DATA FOR ANALYSIS

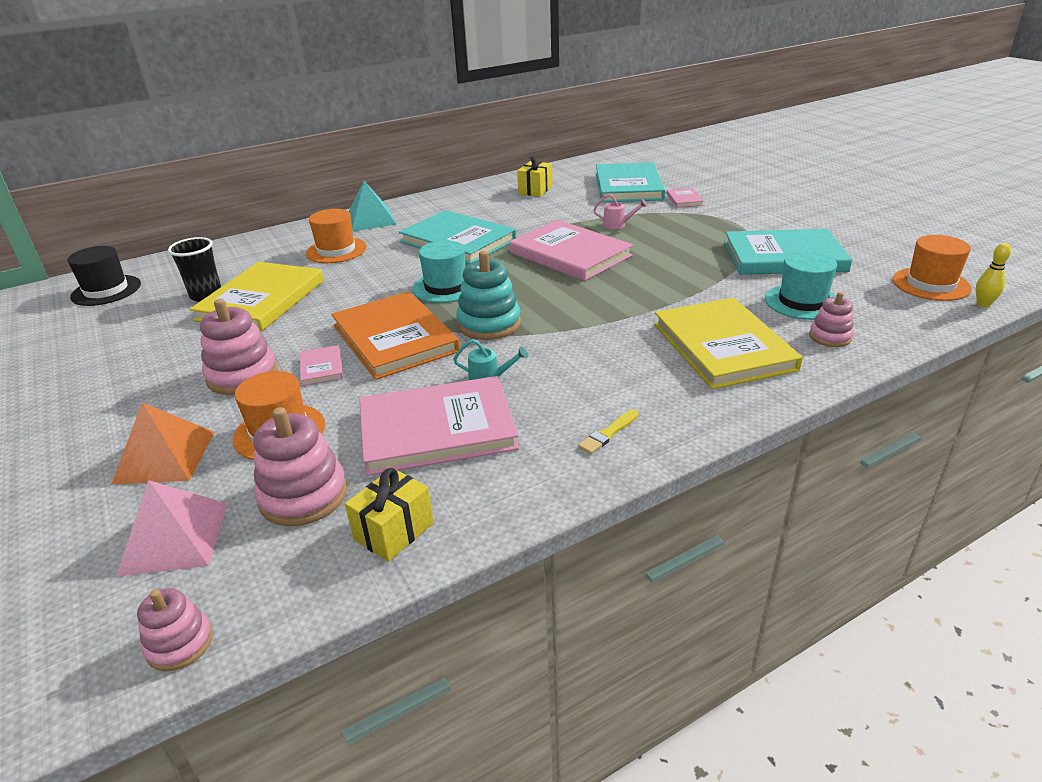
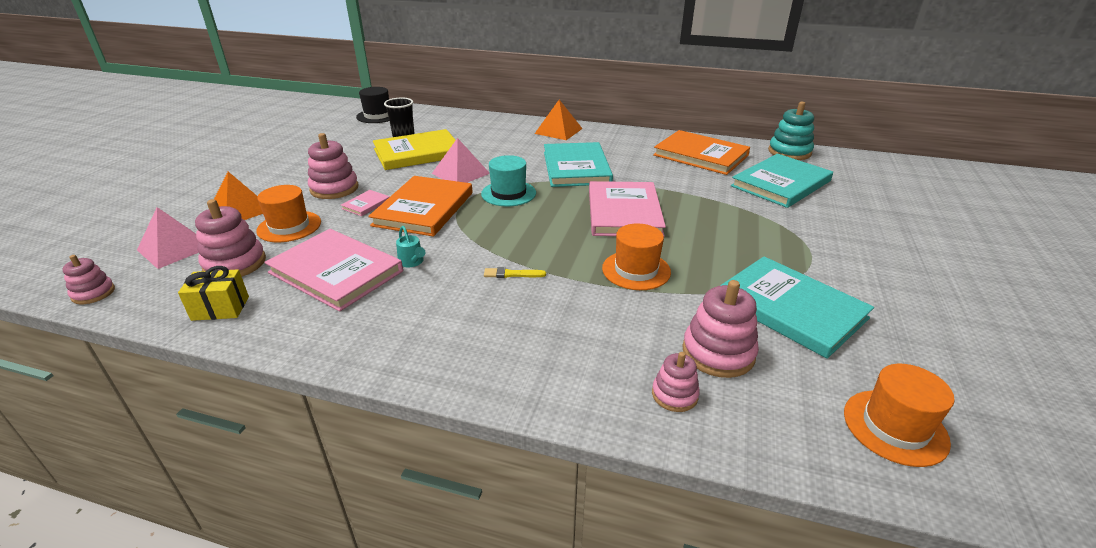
camera: 45 degrees right, 0 degrees up
(336, 250) = (503, 142): orange hat -> orange hat (636, 270)
(358, 294) = (461, 173): none -> pink pyramid
(371, 219) = (558, 131): turquoise pyramid -> orange pyramid
(489, 324) = (481, 229): turquoise stacking toy -> turquoise stacking toy (789, 152)
(535, 190) = (700, 155): yellow gift -> orange book
(608, 433) = (392, 339): yellow brush -> yellow brush (512, 274)
(617, 225) = (704, 209): pink watering can -> none
(684, 199) = (807, 216): pink book -> none
(723, 346) = (577, 340): yellow book -> none
(802, 302) = (718, 353): turquoise hat -> pink stacking toy
(983, 304) = (913, 488): yellow bowling pin -> none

AIM OF THE EXERCISE
Everything from the line that has "(802, 302) = (718, 353): turquoise" to the final line above should be retyped exactly, and nothing else.

FINISHED TASK
(802, 302) = (718, 353): turquoise hat -> pink stacking toy
(983, 304) = (913, 488): yellow bowling pin -> none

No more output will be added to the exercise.